Work task ▸ Retype all of the listing exactly, passing over any picture you find.

______

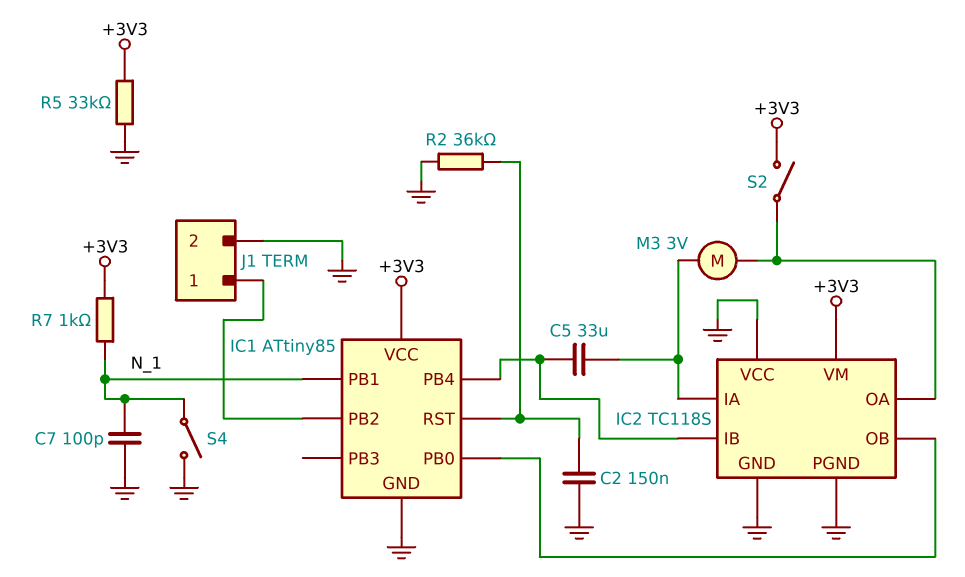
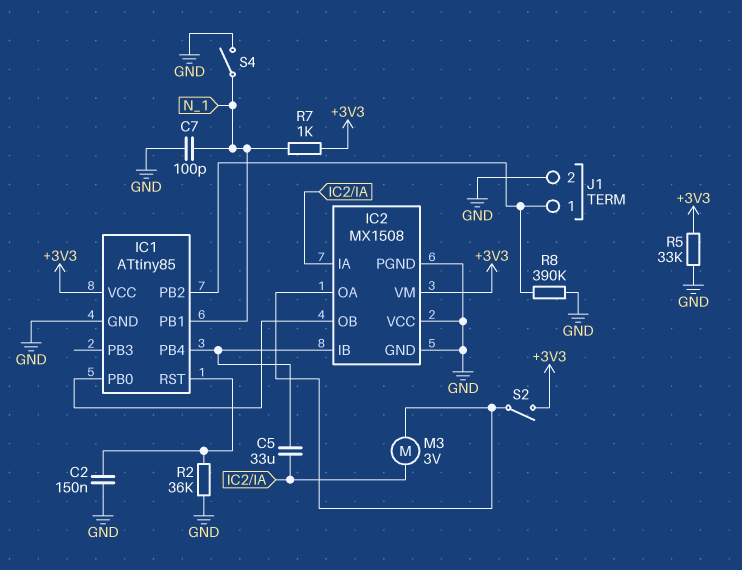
IC2: TC118S -> MX1508
R8: none -> 390k (GND, IC1/PB2)

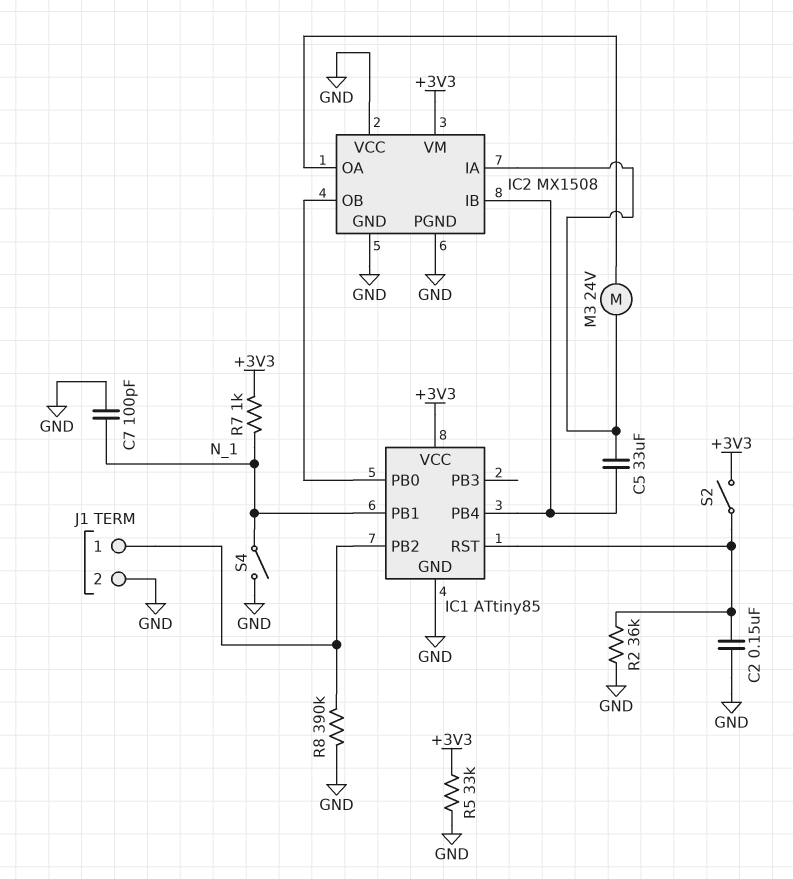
M3: motor 3V (IC2/IA, IC2/OA) -> motor 24V (IC2/IA, IC2/OA)
S2: switch (+3V3, IC2/OA) -> switch (+3V3, IC1/RST)

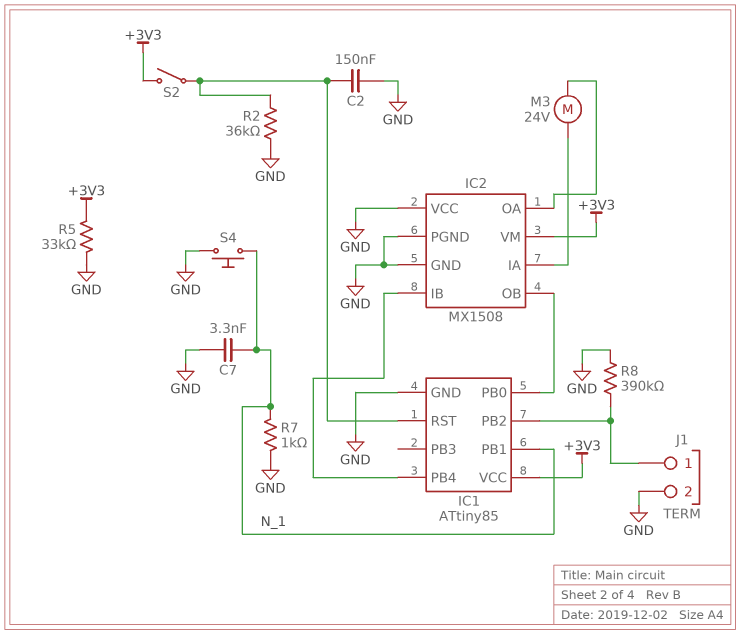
C5: 33uF (IC1/PB4, IC2/IA) -> none
C7: 100pF (GND, N_1) -> 3.3nF (GND, N_1)
R7: 1k (+3V3, N_1) -> 1k (GND, N_1)
S4: switch (GND, N_1) -> button (GND, N_1)

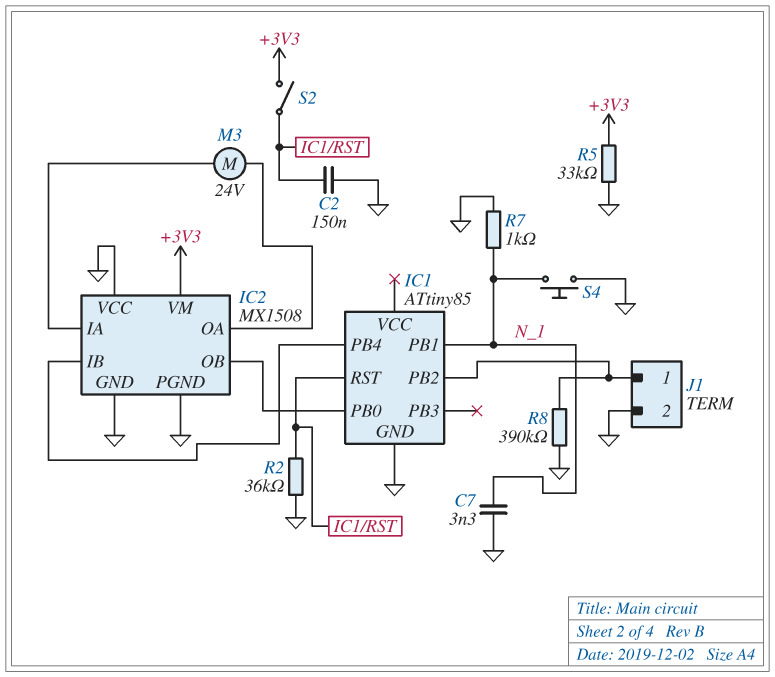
IC1 pin VCC: +3V3 -> none

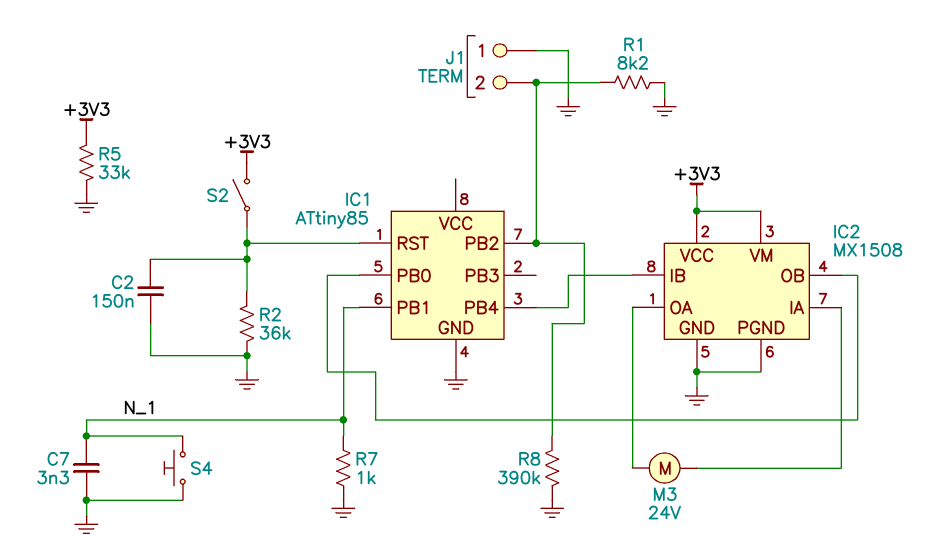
IC2 pin VCC: GND -> +3V3
J1 pin 1: IC1/PB2 -> GND
J1 pin 2: GND -> IC1/PB2
R1: none -> 8.2k (GND, IC1/PB2)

______

Output ▸
IC2: TC118S -> MX1508
R8: none -> 390k (GND, IC1/PB2)

M3: motor 3V (IC2/IA, IC2/OA) -> motor 24V (IC2/IA, IC2/OA)
S2: switch (+3V3, IC2/OA) -> switch (+3V3, IC1/RST)

C5: 33uF (IC1/PB4, IC2/IA) -> none
C7: 100pF (GND, N_1) -> 3.3nF (GND, N_1)
R7: 1k (+3V3, N_1) -> 1k (GND, N_1)
S4: switch (GND, N_1) -> button (GND, N_1)

IC1 pin VCC: +3V3 -> none

IC2 pin VCC: GND -> +3V3
J1 pin 1: IC1/PB2 -> GND
J1 pin 2: GND -> IC1/PB2
R1: none -> 8.2k (GND, IC1/PB2)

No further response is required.